╔══
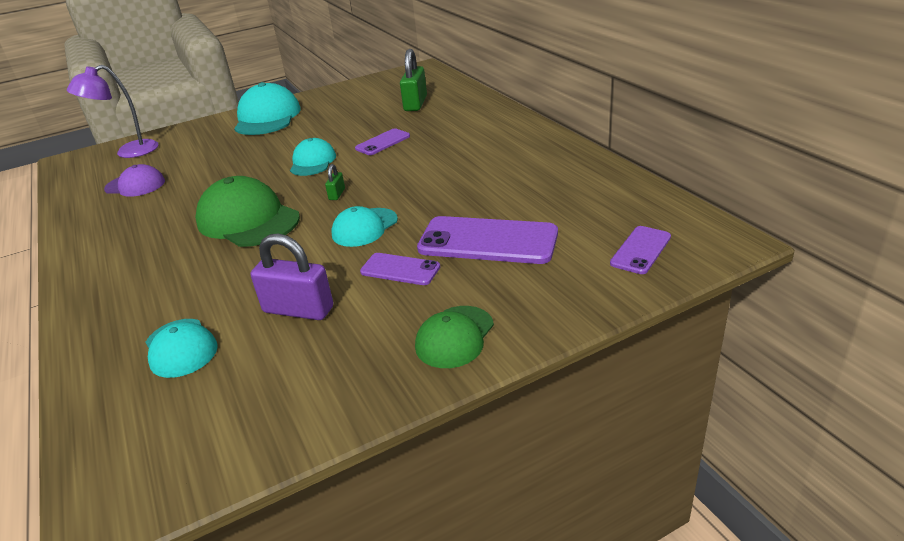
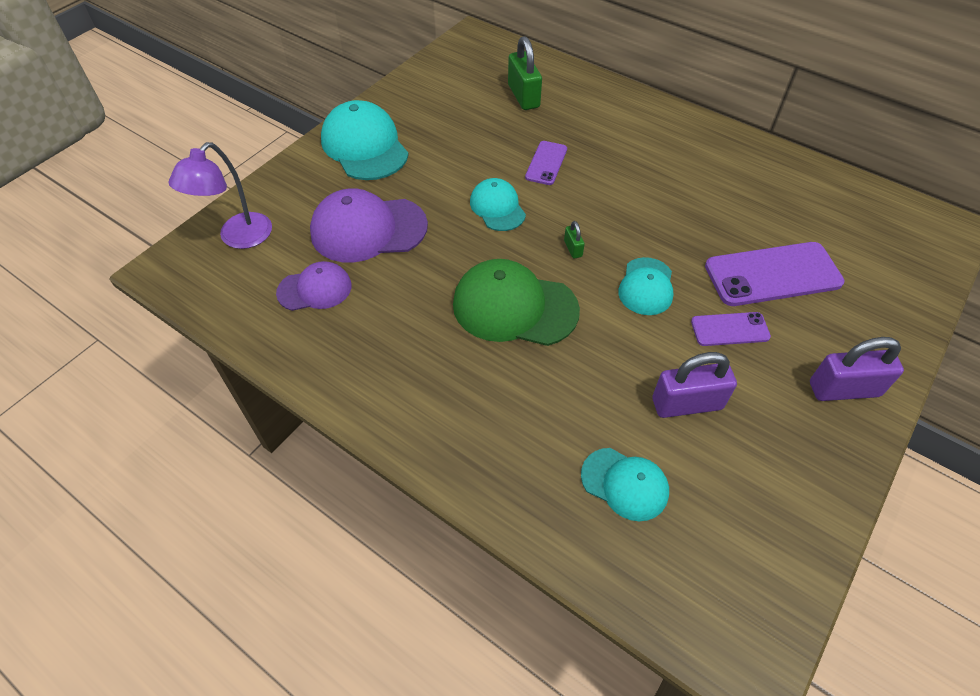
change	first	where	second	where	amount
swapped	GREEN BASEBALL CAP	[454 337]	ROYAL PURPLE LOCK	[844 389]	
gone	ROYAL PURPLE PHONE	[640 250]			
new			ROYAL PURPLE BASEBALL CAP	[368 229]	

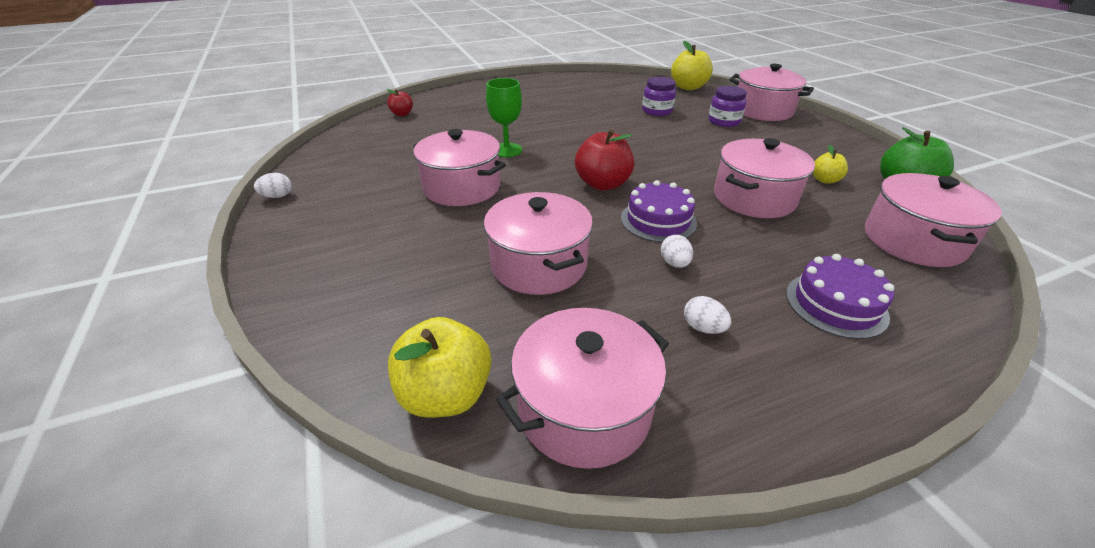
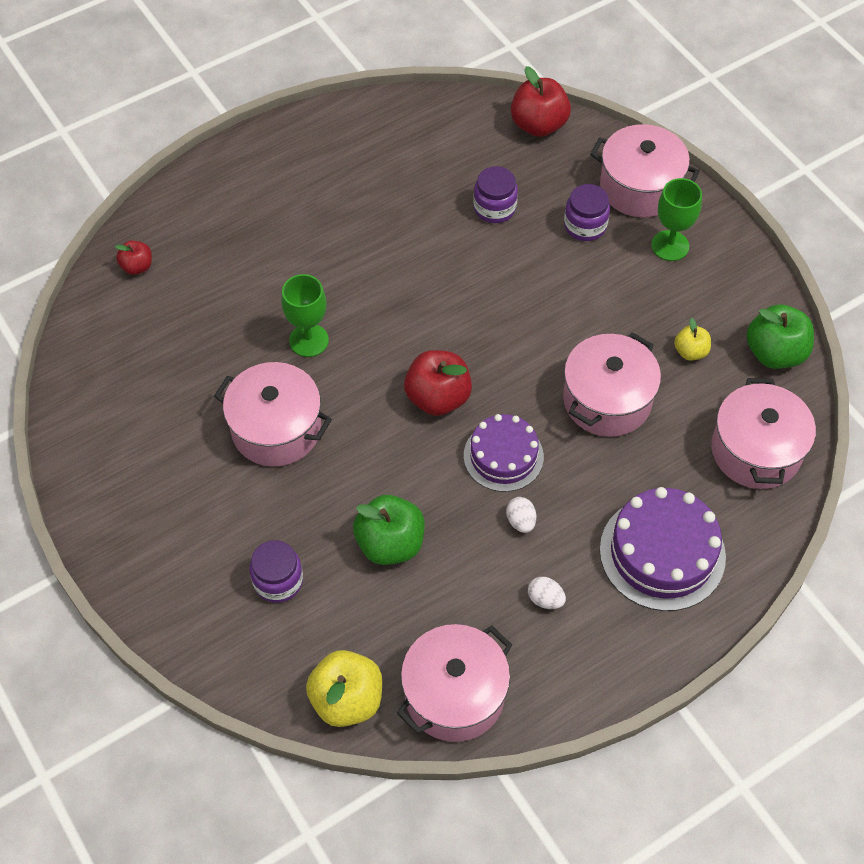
change	first	where	second	where	amount
gone	SNOW-WHITE EGG SHAPE	[277 196]			
swapped	ROSE-PINK STOCKPOT	[538 265]	GREEN APPLE	[390 544]	
repainted	BRIGHT YELLOW APPLE	[688 87]	RED APPLE	[538 125]	
scaled	ROYAL PURPLE CAKE	[836 304]		[662 553]	x1.50
new			ROYAL PURPLE JAM JAR	[278 581]	
new			GREEN CHALICE	[670 246]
╚══
● **WORK ITEM**: Line by line, write out the material above exactly, with no images.

● **EXERCISE ANSWER**:
change	first	where	second	where	amount
swapped	GREEN BASEBALL CAP	[454 337]	ROYAL PURPLE LOCK	[844 389]	
gone	ROYAL PURPLE PHONE	[640 250]			
new			ROYAL PURPLE BASEBALL CAP	[368 229]	

change	first	where	second	where	amount
gone	SNOW-WHITE EGG SHAPE	[277 196]			
swapped	ROSE-PINK STOCKPOT	[538 265]	GREEN APPLE	[390 544]	
repainted	BRIGHT YELLOW APPLE	[688 87]	RED APPLE	[538 125]	
scaled	ROYAL PURPLE CAKE	[836 304]		[662 553]	x1.50
new			ROYAL PURPLE JAM JAR	[278 581]	
new			GREEN CHALICE	[670 246]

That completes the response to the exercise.